:: PROBLEM TO SOLVE ::
Where the records below show the word "notebook" in a line, please copy that line.

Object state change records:
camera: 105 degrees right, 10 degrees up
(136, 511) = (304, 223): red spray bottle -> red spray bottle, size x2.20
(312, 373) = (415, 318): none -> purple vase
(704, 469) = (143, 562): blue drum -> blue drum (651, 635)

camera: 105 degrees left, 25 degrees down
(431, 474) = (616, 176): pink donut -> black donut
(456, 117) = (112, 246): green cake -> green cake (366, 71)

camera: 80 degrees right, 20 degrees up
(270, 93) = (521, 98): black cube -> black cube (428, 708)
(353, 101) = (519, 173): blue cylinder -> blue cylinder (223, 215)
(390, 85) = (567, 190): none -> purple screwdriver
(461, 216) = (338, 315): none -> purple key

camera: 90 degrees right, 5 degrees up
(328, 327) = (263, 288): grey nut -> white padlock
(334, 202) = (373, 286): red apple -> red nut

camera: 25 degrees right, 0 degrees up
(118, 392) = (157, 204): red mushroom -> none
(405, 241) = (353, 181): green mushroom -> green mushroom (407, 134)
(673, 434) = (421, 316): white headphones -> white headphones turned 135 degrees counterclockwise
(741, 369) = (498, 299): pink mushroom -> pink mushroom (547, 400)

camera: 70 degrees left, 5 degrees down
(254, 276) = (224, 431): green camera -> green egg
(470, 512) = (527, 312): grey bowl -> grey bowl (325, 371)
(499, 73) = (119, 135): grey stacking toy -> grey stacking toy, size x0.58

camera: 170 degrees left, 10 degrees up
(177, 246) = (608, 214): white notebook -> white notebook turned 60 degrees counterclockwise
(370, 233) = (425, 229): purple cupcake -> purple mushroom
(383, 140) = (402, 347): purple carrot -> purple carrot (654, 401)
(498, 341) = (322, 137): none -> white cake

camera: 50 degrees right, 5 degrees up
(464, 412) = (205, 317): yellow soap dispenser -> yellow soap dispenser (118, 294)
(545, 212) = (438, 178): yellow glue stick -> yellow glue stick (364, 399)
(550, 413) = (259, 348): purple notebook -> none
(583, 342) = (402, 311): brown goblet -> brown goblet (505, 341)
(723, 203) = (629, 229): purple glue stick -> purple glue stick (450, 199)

:: RESPONSE ::
(177, 246) = (608, 214): white notebook -> white notebook turned 60 degrees counterclockwise
(550, 413) = (259, 348): purple notebook -> none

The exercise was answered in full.